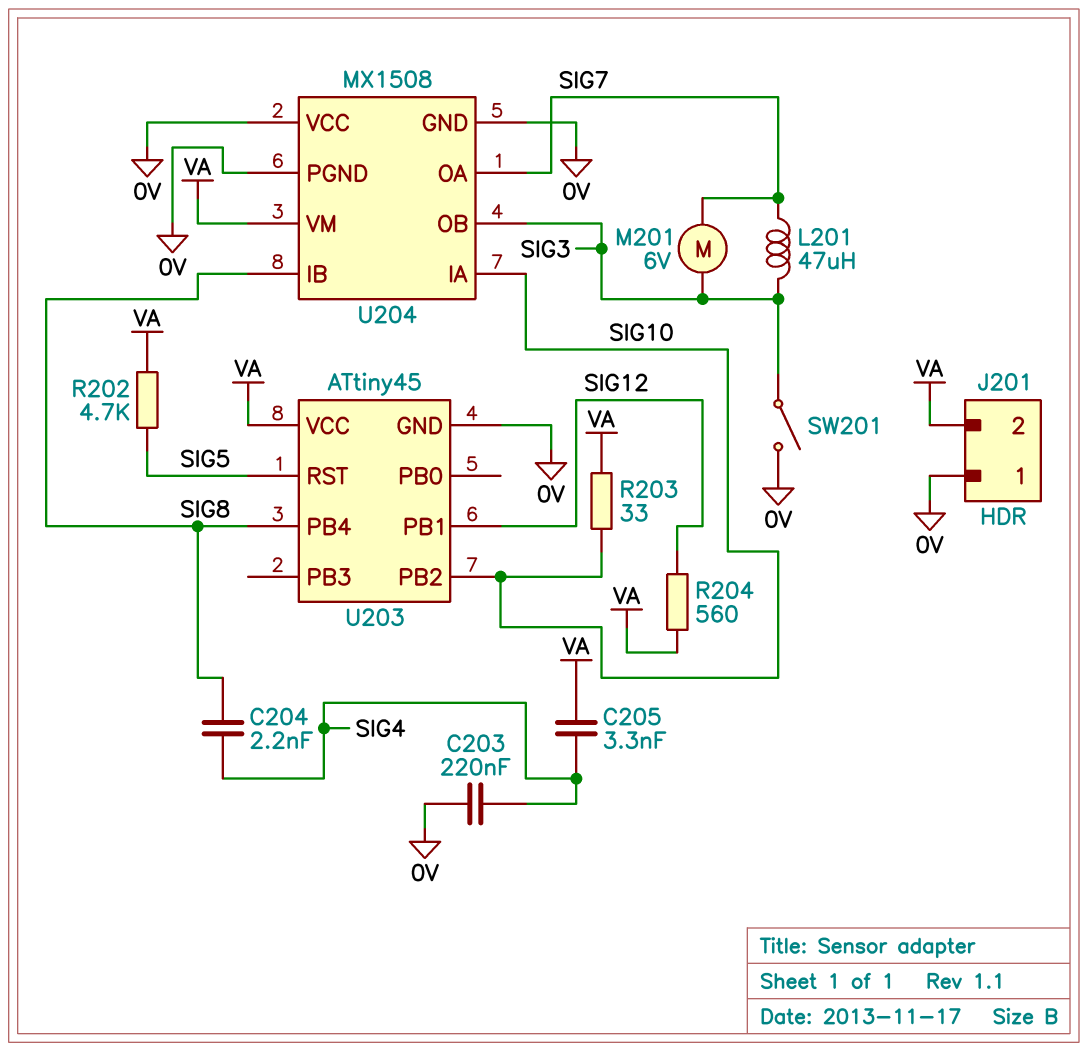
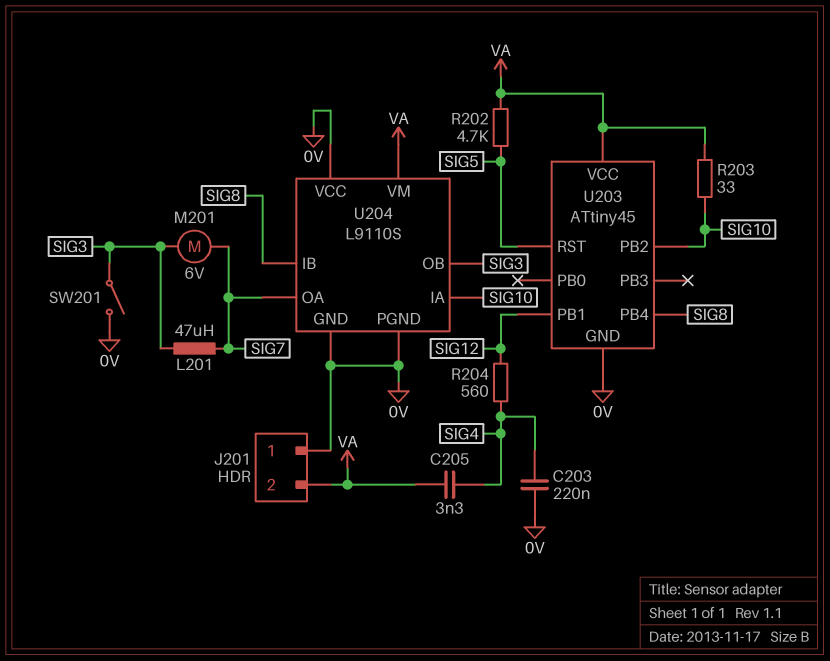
C204: 2.2nF (SIG4, SIG8) -> none
R204: 560 (SIG12, VA) -> 560 (SIG4, SIG12)
U204: MX1508 -> L9110S

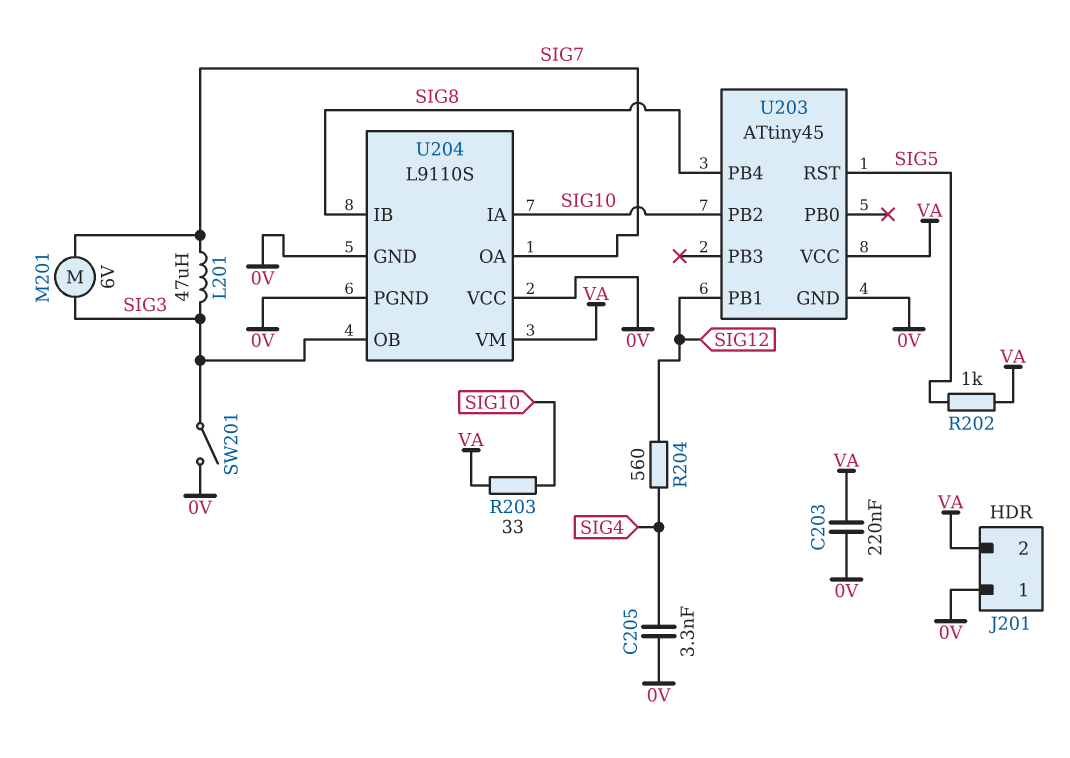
C203: 220nF (0V, SIG4) -> 220nF (0V, VA)
C205: 3.3nF (SIG4, VA) -> 3.3nF (0V, SIG4)
R202: 4.7k (SIG5, VA) -> 1k (SIG5, VA)

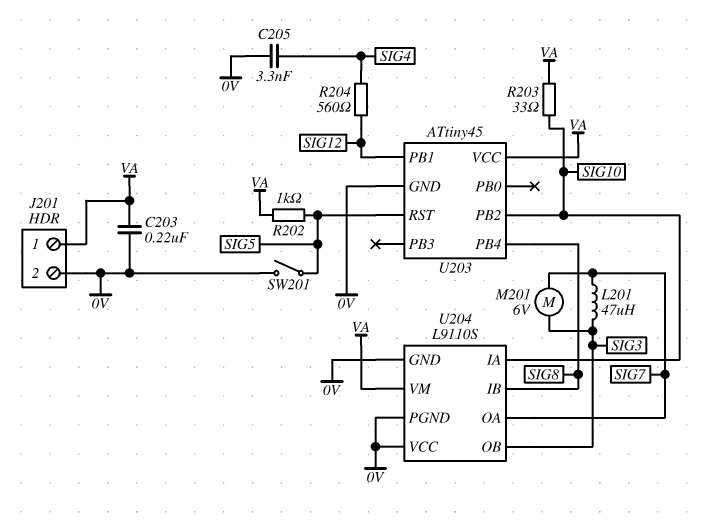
J201 pin 1: 0V -> VA
J201 pin 2: VA -> 0V
SW201: switch (0V, SIG3) -> switch (0V, SIG5)

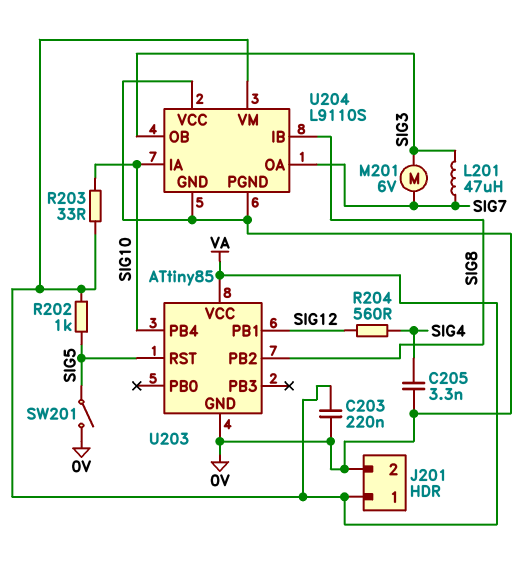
U203: ATtiny45 -> ATtiny85
U203 pin PB2: SIG10 -> SIG8
U203 pin PB4: SIG8 -> SIG10

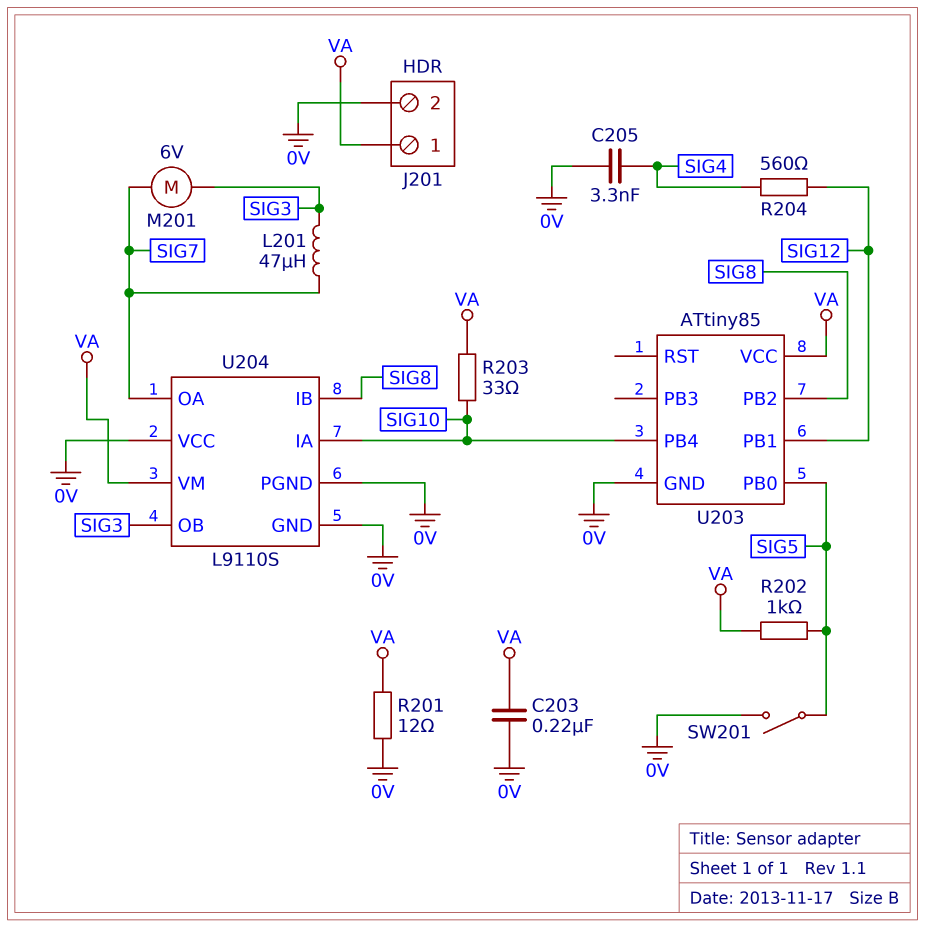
R201: none -> 12 (0V, VA)
U203 pin PB0: none -> SIG5
U203 pin RST: SIG5 -> none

_TASK BRIEF_
Without the pictures, repeat the listing word for word.

_RESPONSE_
C204: 2.2nF (SIG4, SIG8) -> none
R204: 560 (SIG12, VA) -> 560 (SIG4, SIG12)
U204: MX1508 -> L9110S

C203: 220nF (0V, SIG4) -> 220nF (0V, VA)
C205: 3.3nF (SIG4, VA) -> 3.3nF (0V, SIG4)
R202: 4.7k (SIG5, VA) -> 1k (SIG5, VA)

J201 pin 1: 0V -> VA
J201 pin 2: VA -> 0V
SW201: switch (0V, SIG3) -> switch (0V, SIG5)

U203: ATtiny45 -> ATtiny85
U203 pin PB2: SIG10 -> SIG8
U203 pin PB4: SIG8 -> SIG10

R201: none -> 12 (0V, VA)
U203 pin PB0: none -> SIG5
U203 pin RST: SIG5 -> none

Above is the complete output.